**EXERCISE INSTRUCTIONS**
In the records below, find each line containing the word "none" and copy it.

*** Opening of PROVIDED ENTRIES ***

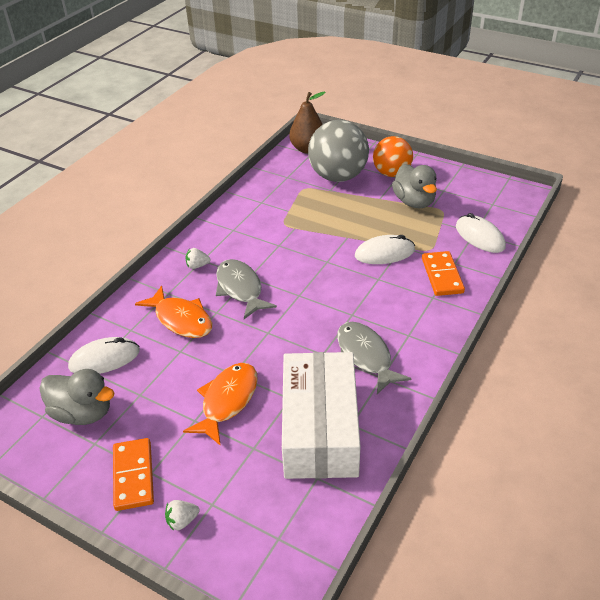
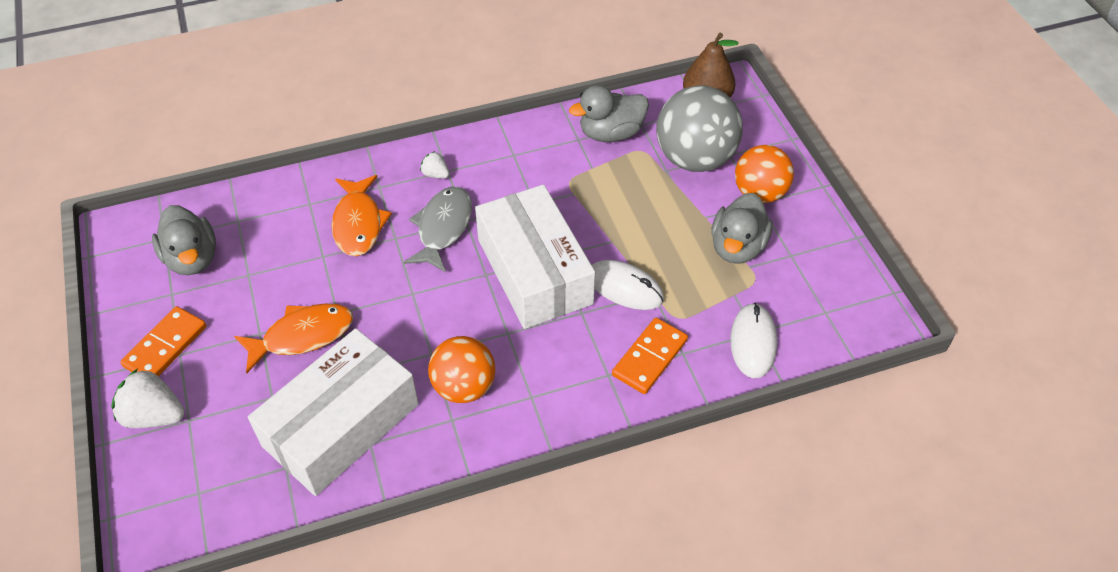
camera: 40 degrees right, 10 degrees up
(104, 359) = (260, 218): white mouse -> none
(182, 521) = (154, 415): white strawberry -> white strawberry, size x1.88
(276, 189) = (610, 133): none -> grey duck
(325, 276) = (534, 271): none -> white box
(365, 356) = (464, 387): grey fish -> orange ball

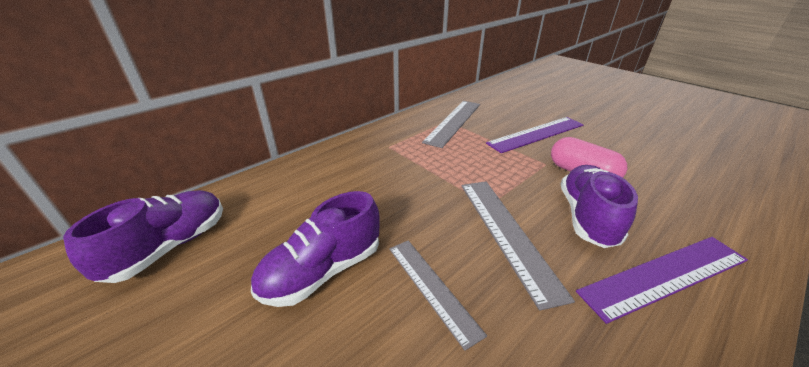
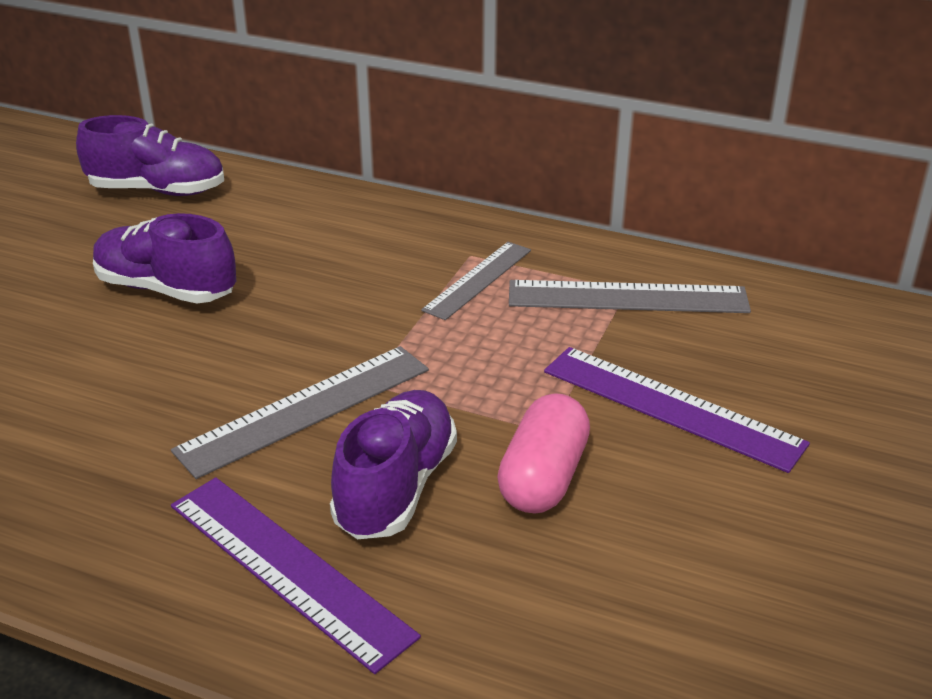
camera: 65 degrees right, 0 degrees up
(432, 287) = (173, 367): grey ruler -> grey ruler (478, 279)
(587, 217) = (396, 487): purple shoe -> purple shoe turned 60 degrees counterclockwise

*** Close of PROVIDED ENTRIES ***

**RESULT FOR THIS TASK**
(104, 359) = (260, 218): white mouse -> none
(276, 189) = (610, 133): none -> grey duck
(325, 276) = (534, 271): none -> white box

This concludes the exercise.